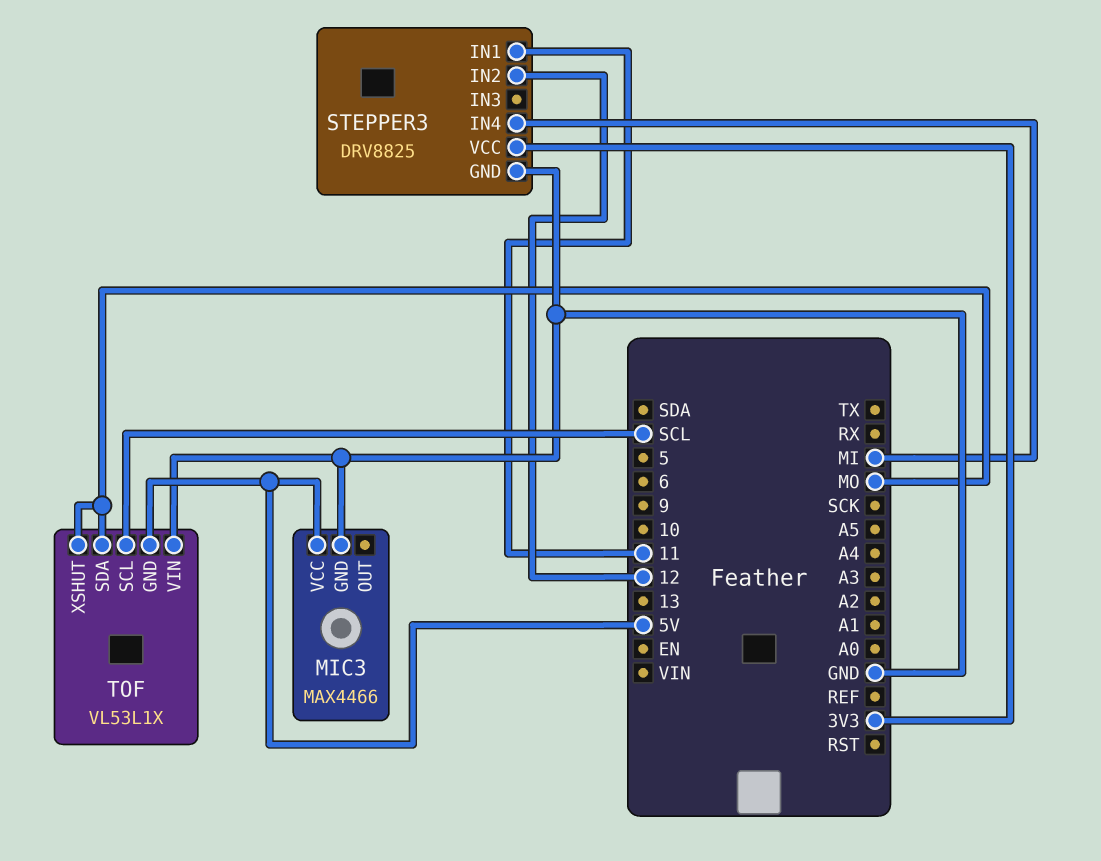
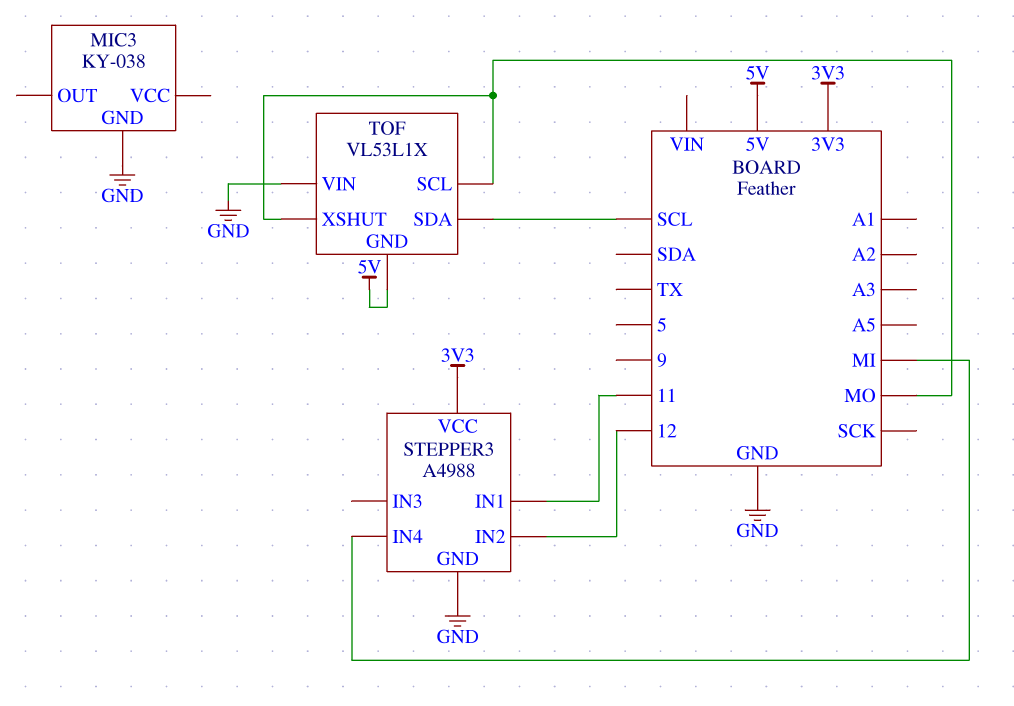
MIC3: MAX4466 -> KY-038
MIC3 pin VCC: 5V -> none
STEPPER3: DRV8825 -> A4988
TOF pin SCL: SCL -> MO
TOF pin SDA: MO -> SCL

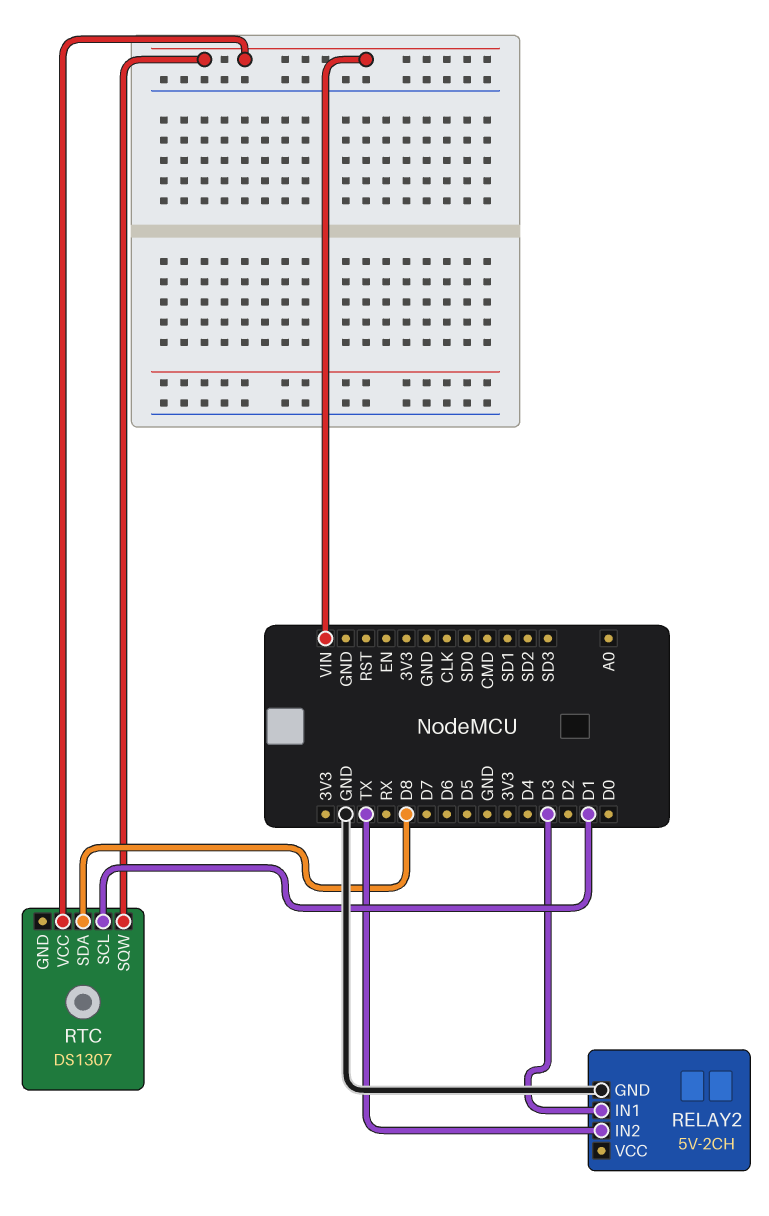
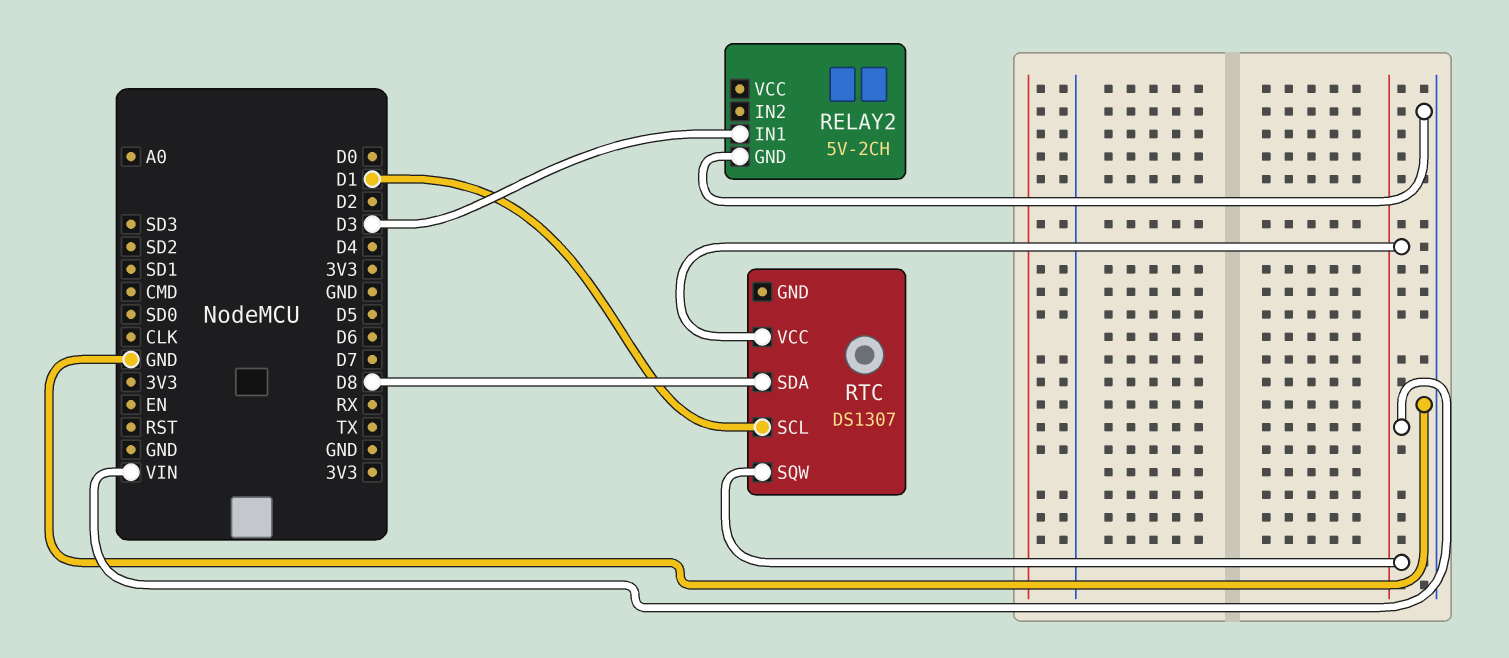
RELAY2 pin IN2: TX -> none

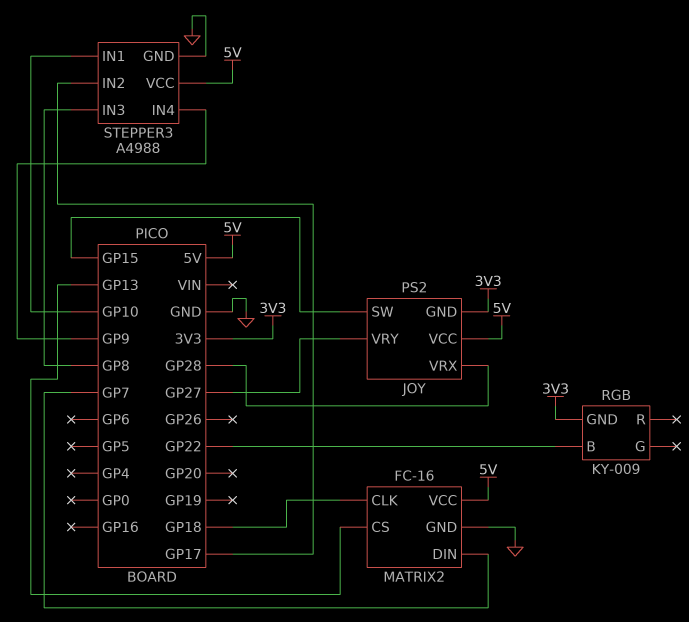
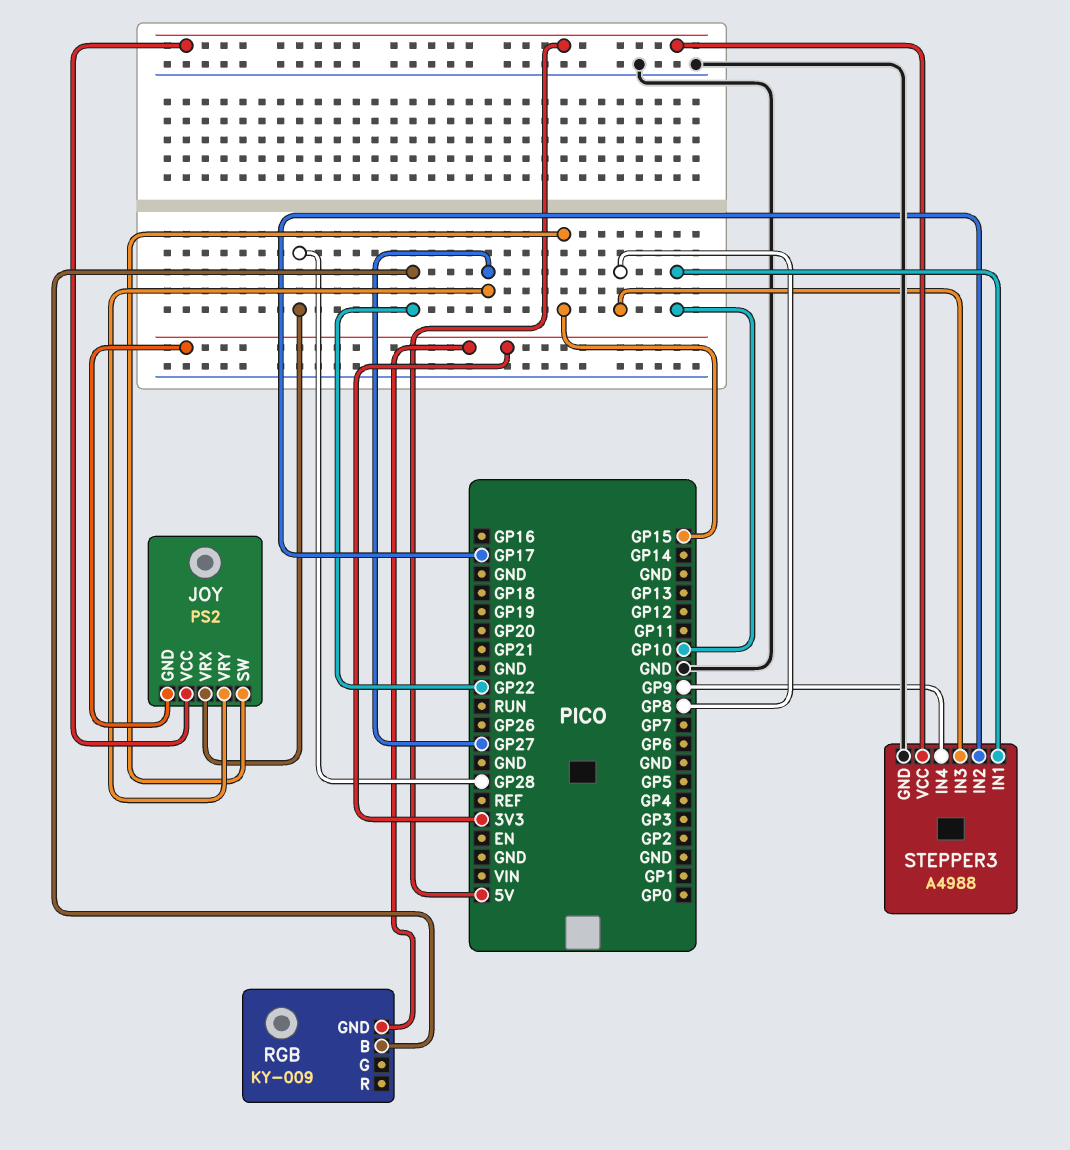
MATRIX2: FC-16 -> none
MATRIX2 pin CLK: GP18 -> none
MATRIX2 pin CS: GP13 -> none
MATRIX2 pin DIN: GP7 -> none
MATRIX2 pin GND: GND -> none
MATRIX2 pin VCC: 5V -> none

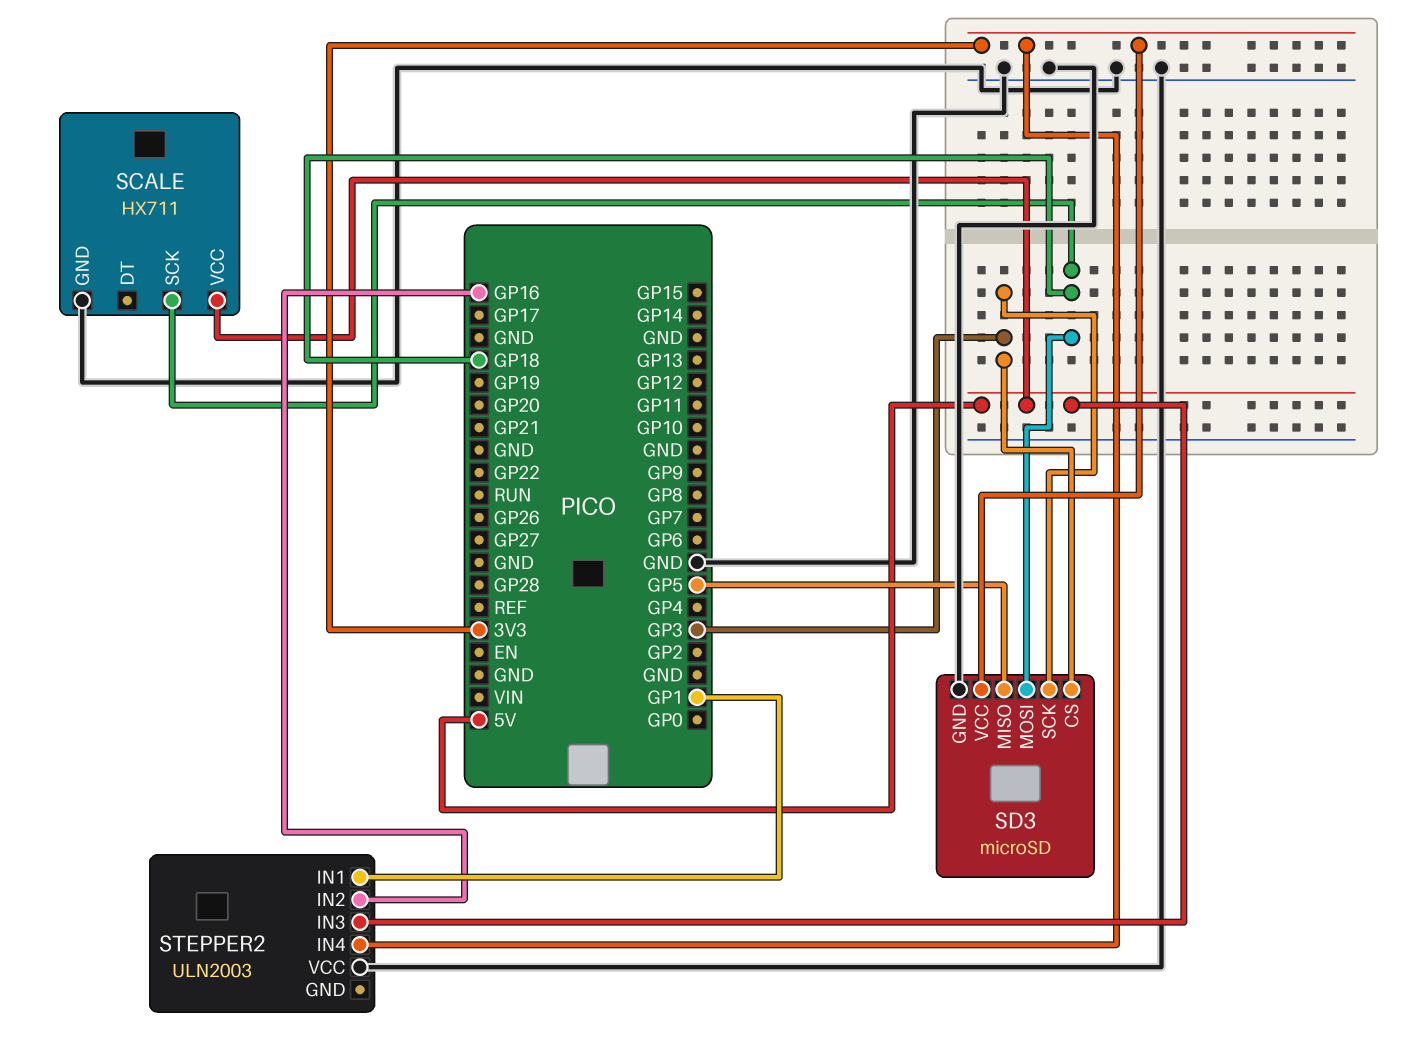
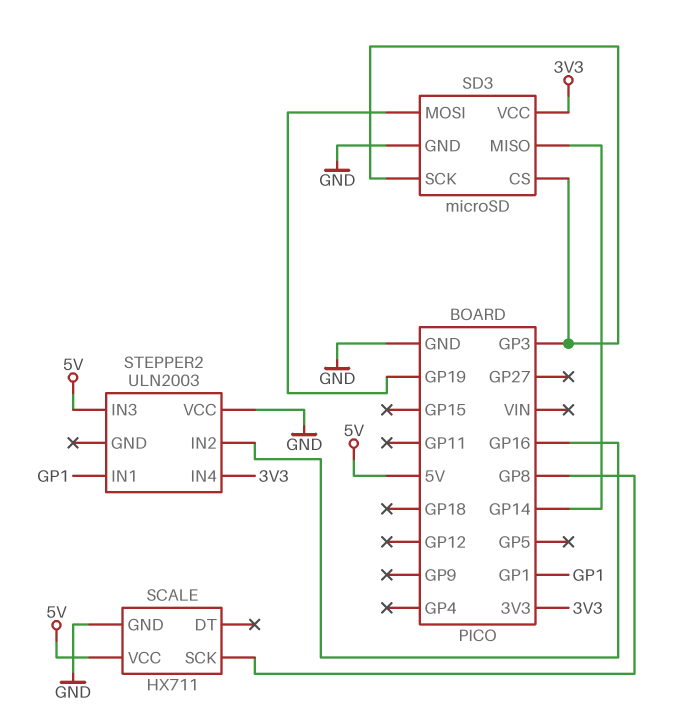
SCALE pin SCK: GP18 -> GP8
SD3 pin MISO: GP5 -> GP14
SD3 pin MOSI: GP18 -> GP19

□ □ □ □ □ □ □

PROBLEM DESCRIPTION
All lines that include the word "none" must be copied from the material above.

WRITTEN SOLUTION
MIC3 pin VCC: 5V -> none
RELAY2 pin IN2: TX -> none
MATRIX2: FC-16 -> none
MATRIX2 pin CLK: GP18 -> none
MATRIX2 pin CS: GP13 -> none
MATRIX2 pin DIN: GP7 -> none
MATRIX2 pin GND: GND -> none
MATRIX2 pin VCC: 5V -> none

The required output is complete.